● **INPUT DATA**

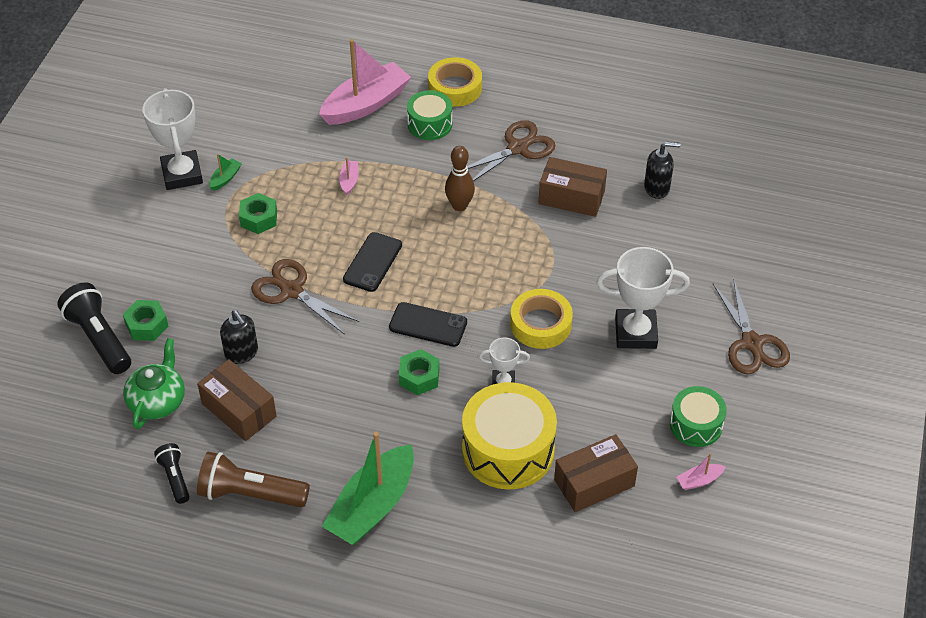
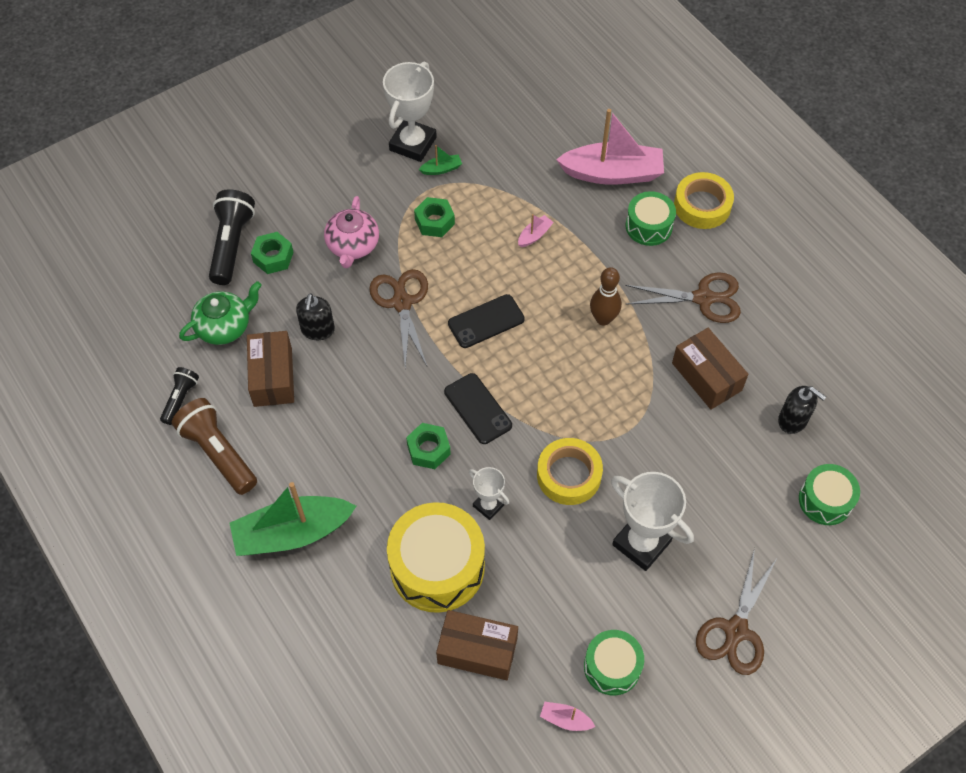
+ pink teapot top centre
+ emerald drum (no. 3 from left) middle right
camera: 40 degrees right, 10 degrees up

● **AIM OF THE TASK**
Write down the full listing above exactly as it is, except for any images.

● **PROBLEM SOLUTION**
+ pink teapot top centre
+ emerald drum (no. 3 from left) middle right
camera: 40 degrees right, 10 degrees up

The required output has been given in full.